■ **Dataset section**
......

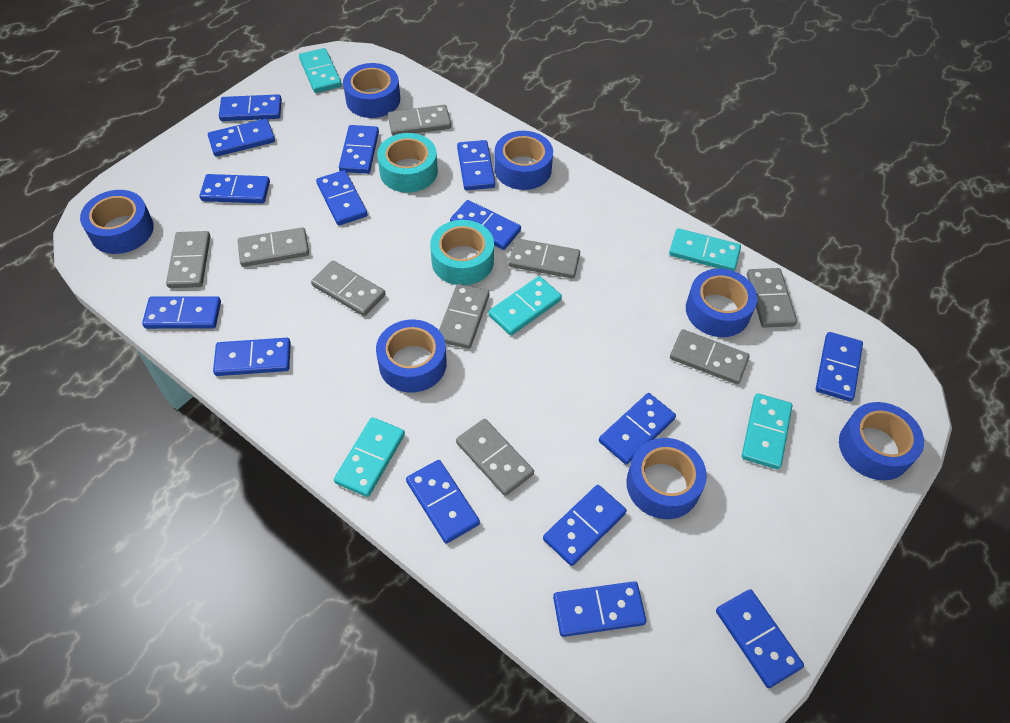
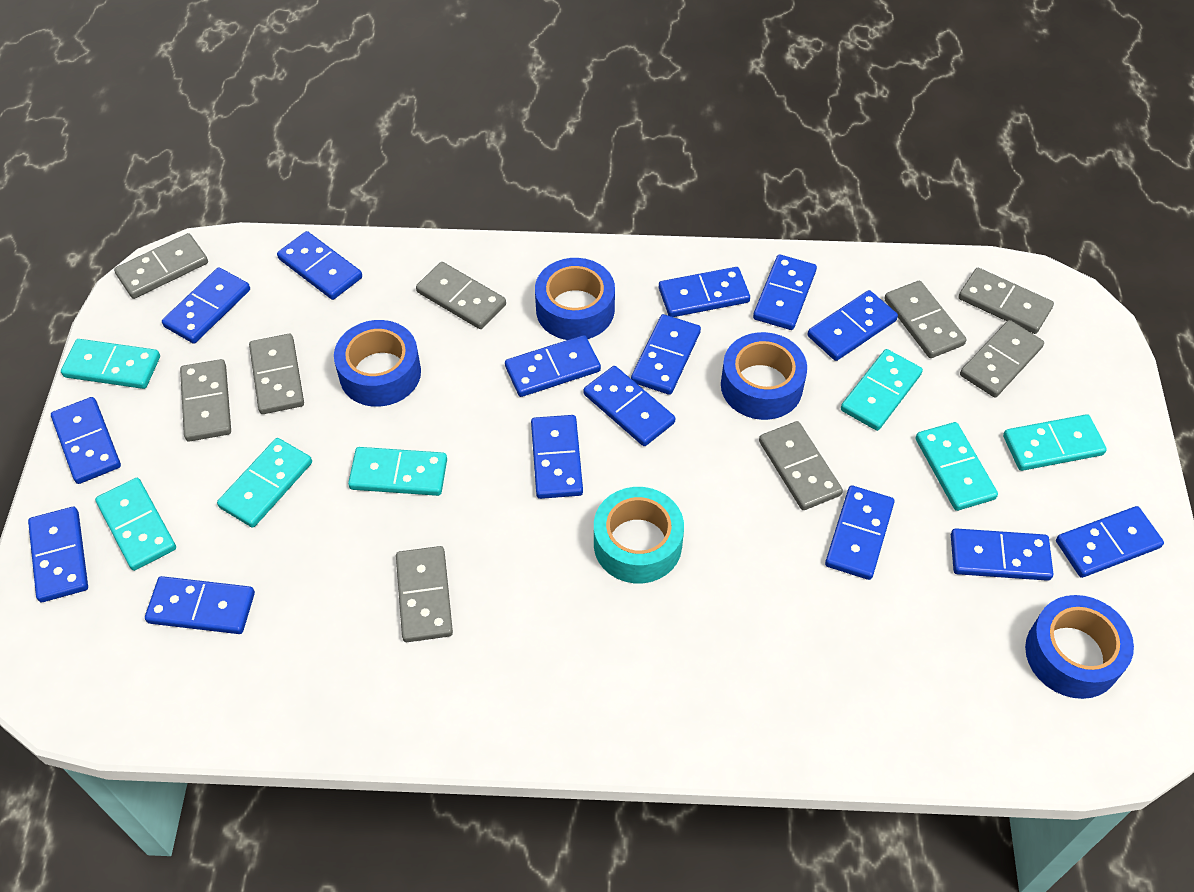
blue tape: 7 -> 4
turquoise domino: 5 -> 7
turquoise tape: 2 -> 1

......

How many lines of the listing include the string "turquoise"? Answer with the number alone.

■ **Expected answer**
2